#### The problem
Using the data below, return all lines in which "plate" appears.

#### Data items
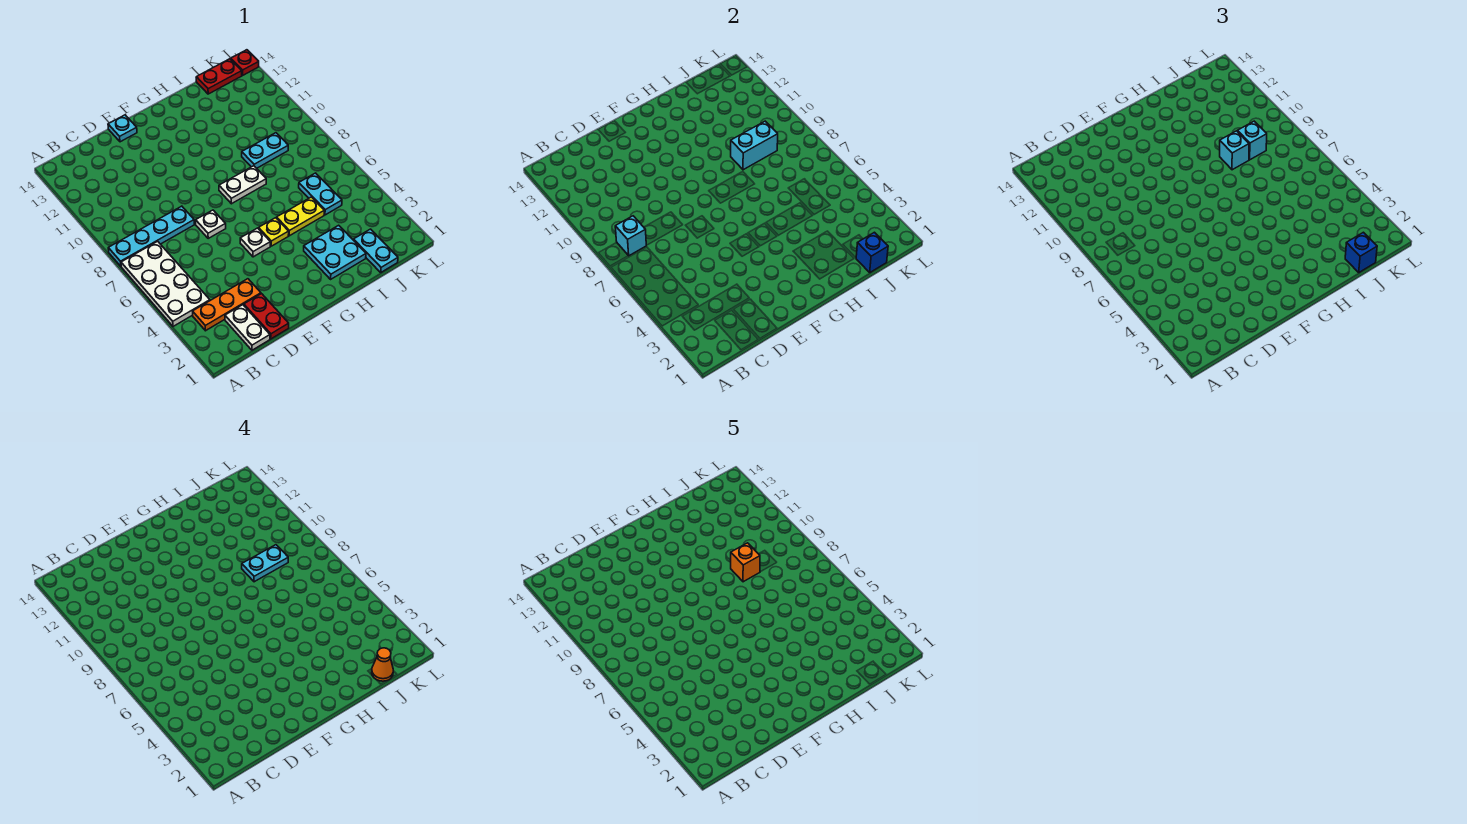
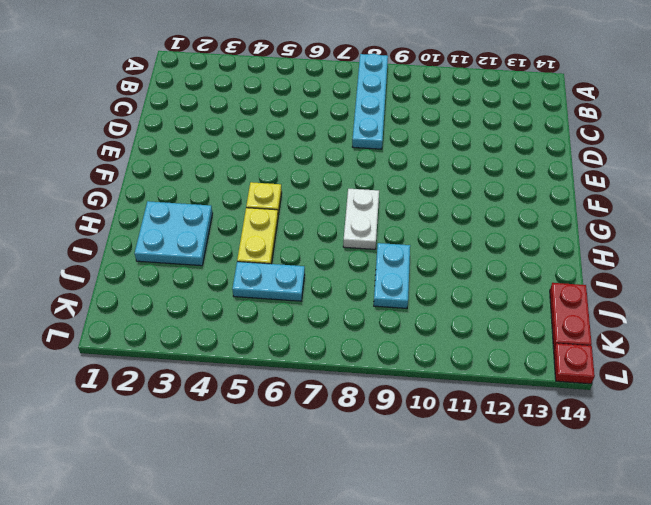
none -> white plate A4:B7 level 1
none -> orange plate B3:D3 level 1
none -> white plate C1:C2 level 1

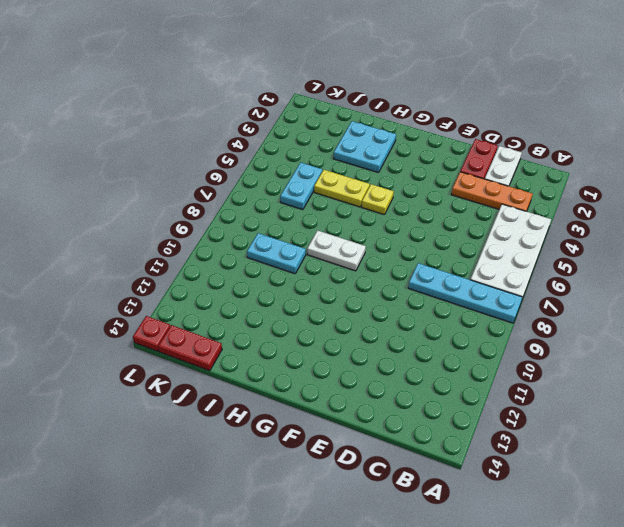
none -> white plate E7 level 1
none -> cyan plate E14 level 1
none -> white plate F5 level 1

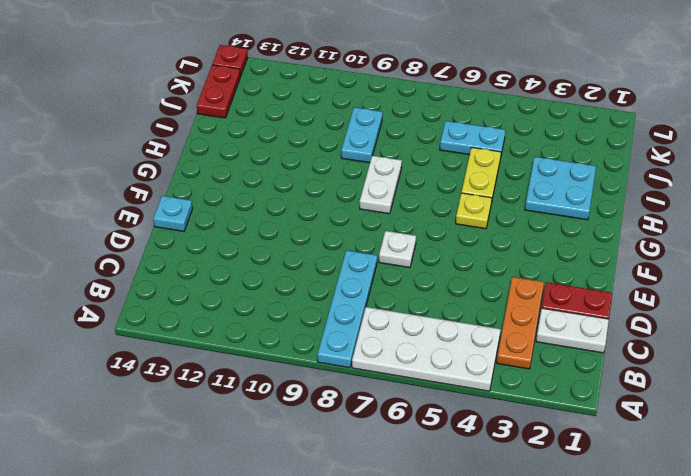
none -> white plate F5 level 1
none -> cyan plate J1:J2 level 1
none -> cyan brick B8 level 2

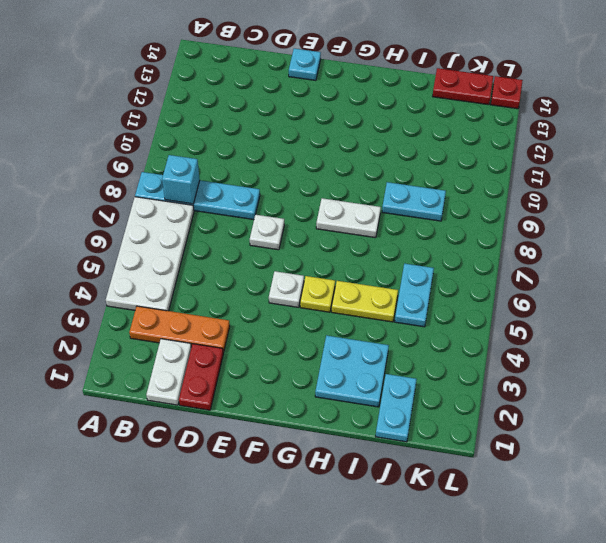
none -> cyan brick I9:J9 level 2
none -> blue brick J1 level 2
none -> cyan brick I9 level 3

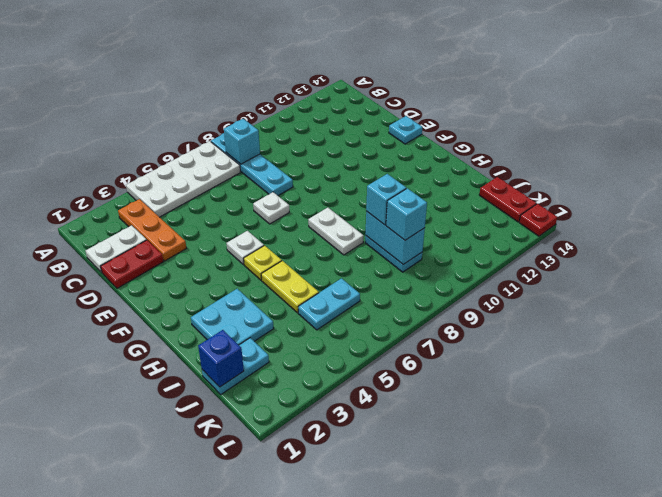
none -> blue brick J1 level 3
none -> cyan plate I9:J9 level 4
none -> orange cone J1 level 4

#### Response area
none -> white plate A4:B7 level 1
none -> orange plate B3:D3 level 1
none -> white plate C1:C2 level 1
none -> white plate E7 level 1
none -> cyan plate E14 level 1
none -> white plate F5 level 1
none -> white plate F5 level 1
none -> cyan plate J1:J2 level 1
none -> cyan plate I9:J9 level 4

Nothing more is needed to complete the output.